** Opening Given data block **

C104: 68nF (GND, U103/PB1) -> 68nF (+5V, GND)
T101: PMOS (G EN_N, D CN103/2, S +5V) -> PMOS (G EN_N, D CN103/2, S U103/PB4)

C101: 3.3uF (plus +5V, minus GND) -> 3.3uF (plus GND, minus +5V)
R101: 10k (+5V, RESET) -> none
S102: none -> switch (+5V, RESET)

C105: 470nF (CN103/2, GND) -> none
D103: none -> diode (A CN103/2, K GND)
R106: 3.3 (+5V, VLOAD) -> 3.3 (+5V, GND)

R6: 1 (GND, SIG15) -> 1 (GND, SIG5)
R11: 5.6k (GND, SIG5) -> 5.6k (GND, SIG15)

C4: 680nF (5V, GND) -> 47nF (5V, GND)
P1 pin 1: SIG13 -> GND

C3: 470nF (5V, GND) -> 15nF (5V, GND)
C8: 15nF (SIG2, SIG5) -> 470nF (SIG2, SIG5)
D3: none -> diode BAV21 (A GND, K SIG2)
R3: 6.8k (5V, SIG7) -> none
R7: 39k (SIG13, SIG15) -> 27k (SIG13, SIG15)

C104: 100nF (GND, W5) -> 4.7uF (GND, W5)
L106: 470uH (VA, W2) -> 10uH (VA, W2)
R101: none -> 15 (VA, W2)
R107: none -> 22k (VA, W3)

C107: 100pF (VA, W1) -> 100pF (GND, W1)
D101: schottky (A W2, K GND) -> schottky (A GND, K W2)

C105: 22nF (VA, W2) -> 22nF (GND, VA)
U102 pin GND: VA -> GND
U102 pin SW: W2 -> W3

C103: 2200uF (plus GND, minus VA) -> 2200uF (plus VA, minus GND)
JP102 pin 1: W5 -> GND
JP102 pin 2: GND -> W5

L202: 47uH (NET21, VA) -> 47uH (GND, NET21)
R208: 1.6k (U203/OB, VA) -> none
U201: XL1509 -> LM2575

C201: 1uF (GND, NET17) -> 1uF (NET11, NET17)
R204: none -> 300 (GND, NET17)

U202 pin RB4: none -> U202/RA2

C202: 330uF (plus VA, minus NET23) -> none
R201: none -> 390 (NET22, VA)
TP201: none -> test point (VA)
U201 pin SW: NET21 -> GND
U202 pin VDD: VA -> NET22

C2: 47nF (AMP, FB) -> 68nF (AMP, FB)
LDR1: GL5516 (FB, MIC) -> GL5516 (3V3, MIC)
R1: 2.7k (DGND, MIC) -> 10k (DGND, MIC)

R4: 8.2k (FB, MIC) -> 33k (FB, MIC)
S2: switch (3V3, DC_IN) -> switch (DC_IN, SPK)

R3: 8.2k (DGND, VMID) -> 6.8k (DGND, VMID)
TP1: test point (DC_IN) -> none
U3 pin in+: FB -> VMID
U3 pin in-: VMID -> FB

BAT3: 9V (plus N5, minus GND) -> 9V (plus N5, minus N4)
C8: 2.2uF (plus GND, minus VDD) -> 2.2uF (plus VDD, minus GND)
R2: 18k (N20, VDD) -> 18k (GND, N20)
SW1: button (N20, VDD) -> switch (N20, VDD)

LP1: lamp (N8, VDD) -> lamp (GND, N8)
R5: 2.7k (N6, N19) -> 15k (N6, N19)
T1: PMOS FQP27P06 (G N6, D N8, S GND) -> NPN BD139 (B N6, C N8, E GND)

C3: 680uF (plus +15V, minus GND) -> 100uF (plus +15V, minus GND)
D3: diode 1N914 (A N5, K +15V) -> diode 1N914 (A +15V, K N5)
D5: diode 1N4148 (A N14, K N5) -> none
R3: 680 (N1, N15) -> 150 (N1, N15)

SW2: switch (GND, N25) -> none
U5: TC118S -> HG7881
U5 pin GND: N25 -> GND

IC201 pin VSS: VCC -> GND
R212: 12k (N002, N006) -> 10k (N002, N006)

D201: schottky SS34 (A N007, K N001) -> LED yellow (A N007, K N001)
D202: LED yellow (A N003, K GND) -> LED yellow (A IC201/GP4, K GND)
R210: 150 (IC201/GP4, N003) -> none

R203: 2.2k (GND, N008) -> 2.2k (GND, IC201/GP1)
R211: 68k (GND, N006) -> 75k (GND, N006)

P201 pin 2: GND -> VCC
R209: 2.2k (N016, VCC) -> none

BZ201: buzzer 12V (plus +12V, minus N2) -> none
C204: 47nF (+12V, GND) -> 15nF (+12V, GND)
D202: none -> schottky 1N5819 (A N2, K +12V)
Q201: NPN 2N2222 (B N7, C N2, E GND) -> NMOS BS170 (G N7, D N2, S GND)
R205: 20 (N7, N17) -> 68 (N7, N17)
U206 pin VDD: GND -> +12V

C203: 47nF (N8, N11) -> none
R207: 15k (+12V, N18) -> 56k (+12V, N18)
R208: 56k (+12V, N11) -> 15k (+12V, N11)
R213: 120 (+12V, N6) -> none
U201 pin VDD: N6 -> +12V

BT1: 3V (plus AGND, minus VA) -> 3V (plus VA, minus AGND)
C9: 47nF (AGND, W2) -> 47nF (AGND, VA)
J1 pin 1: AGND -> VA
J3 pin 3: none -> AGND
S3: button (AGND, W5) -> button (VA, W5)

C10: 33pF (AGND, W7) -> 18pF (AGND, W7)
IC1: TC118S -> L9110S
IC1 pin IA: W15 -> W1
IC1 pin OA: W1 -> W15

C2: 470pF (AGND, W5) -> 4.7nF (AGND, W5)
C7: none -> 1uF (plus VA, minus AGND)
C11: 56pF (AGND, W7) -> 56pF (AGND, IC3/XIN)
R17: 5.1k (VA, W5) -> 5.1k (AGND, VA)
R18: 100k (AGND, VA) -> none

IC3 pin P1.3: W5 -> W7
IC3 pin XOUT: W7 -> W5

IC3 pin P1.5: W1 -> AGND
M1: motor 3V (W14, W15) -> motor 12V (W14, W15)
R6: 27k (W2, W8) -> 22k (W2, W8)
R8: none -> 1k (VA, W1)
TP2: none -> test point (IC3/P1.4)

** Closing Given data block **

### Task description
Return a word-for-word copy of the lines above from the one holding "P201 pin 2: GND -> VCC" through the one holding "R213: 120 (+12V, N6) -> none", with both of them included and nothing besides.

### Expected output
P201 pin 2: GND -> VCC
R209: 2.2k (N016, VCC) -> none

BZ201: buzzer 12V (plus +12V, minus N2) -> none
C204: 47nF (+12V, GND) -> 15nF (+12V, GND)
D202: none -> schottky 1N5819 (A N2, K +12V)
Q201: NPN 2N2222 (B N7, C N2, E GND) -> NMOS BS170 (G N7, D N2, S GND)
R205: 20 (N7, N17) -> 68 (N7, N17)
U206 pin VDD: GND -> +12V

C203: 47nF (N8, N11) -> none
R207: 15k (+12V, N18) -> 56k (+12V, N18)
R208: 56k (+12V, N11) -> 15k (+12V, N11)
R213: 120 (+12V, N6) -> none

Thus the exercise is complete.